• **Task prompt**: Everything from the line containing "U4: NOT (in" through the line containing "R8: 470 (+3V3, W16) -> none" in the listing below should be copied exactly, and nothing more.

• **Input for this task**:

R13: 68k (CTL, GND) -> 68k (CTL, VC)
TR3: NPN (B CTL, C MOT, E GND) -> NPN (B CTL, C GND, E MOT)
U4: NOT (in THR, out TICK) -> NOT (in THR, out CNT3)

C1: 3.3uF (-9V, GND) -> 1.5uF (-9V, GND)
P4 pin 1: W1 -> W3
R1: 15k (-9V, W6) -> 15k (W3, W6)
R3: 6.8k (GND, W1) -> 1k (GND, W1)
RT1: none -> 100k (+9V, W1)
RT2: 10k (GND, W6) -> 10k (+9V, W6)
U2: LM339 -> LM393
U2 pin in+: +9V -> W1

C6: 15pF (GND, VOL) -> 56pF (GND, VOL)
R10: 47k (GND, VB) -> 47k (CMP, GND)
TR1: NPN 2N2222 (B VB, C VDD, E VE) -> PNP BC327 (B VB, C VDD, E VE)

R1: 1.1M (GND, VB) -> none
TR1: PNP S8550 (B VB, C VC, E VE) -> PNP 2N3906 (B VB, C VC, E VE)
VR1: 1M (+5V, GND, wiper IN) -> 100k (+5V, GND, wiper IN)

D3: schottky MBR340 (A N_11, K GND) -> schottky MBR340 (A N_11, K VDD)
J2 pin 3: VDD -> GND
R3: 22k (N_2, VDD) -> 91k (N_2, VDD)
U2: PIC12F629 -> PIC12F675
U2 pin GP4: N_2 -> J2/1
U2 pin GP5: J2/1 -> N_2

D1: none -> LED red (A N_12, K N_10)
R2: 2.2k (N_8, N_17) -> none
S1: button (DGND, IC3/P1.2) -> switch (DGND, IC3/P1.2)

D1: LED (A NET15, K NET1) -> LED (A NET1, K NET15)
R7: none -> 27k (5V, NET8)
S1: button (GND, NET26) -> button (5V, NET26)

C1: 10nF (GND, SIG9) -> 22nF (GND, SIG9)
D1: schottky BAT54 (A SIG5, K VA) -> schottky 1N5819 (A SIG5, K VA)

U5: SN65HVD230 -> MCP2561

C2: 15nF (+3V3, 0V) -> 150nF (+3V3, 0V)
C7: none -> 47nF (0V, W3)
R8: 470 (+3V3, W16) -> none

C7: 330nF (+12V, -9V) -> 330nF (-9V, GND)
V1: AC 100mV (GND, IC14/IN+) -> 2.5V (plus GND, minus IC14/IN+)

• **Written response**:
U4: NOT (in THR, out TICK) -> NOT (in THR, out CNT3)

C1: 3.3uF (-9V, GND) -> 1.5uF (-9V, GND)
P4 pin 1: W1 -> W3
R1: 15k (-9V, W6) -> 15k (W3, W6)
R3: 6.8k (GND, W1) -> 1k (GND, W1)
RT1: none -> 100k (+9V, W1)
RT2: 10k (GND, W6) -> 10k (+9V, W6)
U2: LM339 -> LM393
U2 pin in+: +9V -> W1

C6: 15pF (GND, VOL) -> 56pF (GND, VOL)
R10: 47k (GND, VB) -> 47k (CMP, GND)
TR1: NPN 2N2222 (B VB, C VDD, E VE) -> PNP BC327 (B VB, C VDD, E VE)

R1: 1.1M (GND, VB) -> none
TR1: PNP S8550 (B VB, C VC, E VE) -> PNP 2N3906 (B VB, C VC, E VE)
VR1: 1M (+5V, GND, wiper IN) -> 100k (+5V, GND, wiper IN)

D3: schottky MBR340 (A N_11, K GND) -> schottky MBR340 (A N_11, K VDD)
J2 pin 3: VDD -> GND
R3: 22k (N_2, VDD) -> 91k (N_2, VDD)
U2: PIC12F629 -> PIC12F675
U2 pin GP4: N_2 -> J2/1
U2 pin GP5: J2/1 -> N_2

D1: none -> LED red (A N_12, K N_10)
R2: 2.2k (N_8, N_17) -> none
S1: button (DGND, IC3/P1.2) -> switch (DGND, IC3/P1.2)

D1: LED (A NET15, K NET1) -> LED (A NET1, K NET15)
R7: none -> 27k (5V, NET8)
S1: button (GND, NET26) -> button (5V, NET26)

C1: 10nF (GND, SIG9) -> 22nF (GND, SIG9)
D1: schottky BAT54 (A SIG5, K VA) -> schottky 1N5819 (A SIG5, K VA)

U5: SN65HVD230 -> MCP2561

C2: 15nF (+3V3, 0V) -> 150nF (+3V3, 0V)
C7: none -> 47nF (0V, W3)
R8: 470 (+3V3, W16) -> none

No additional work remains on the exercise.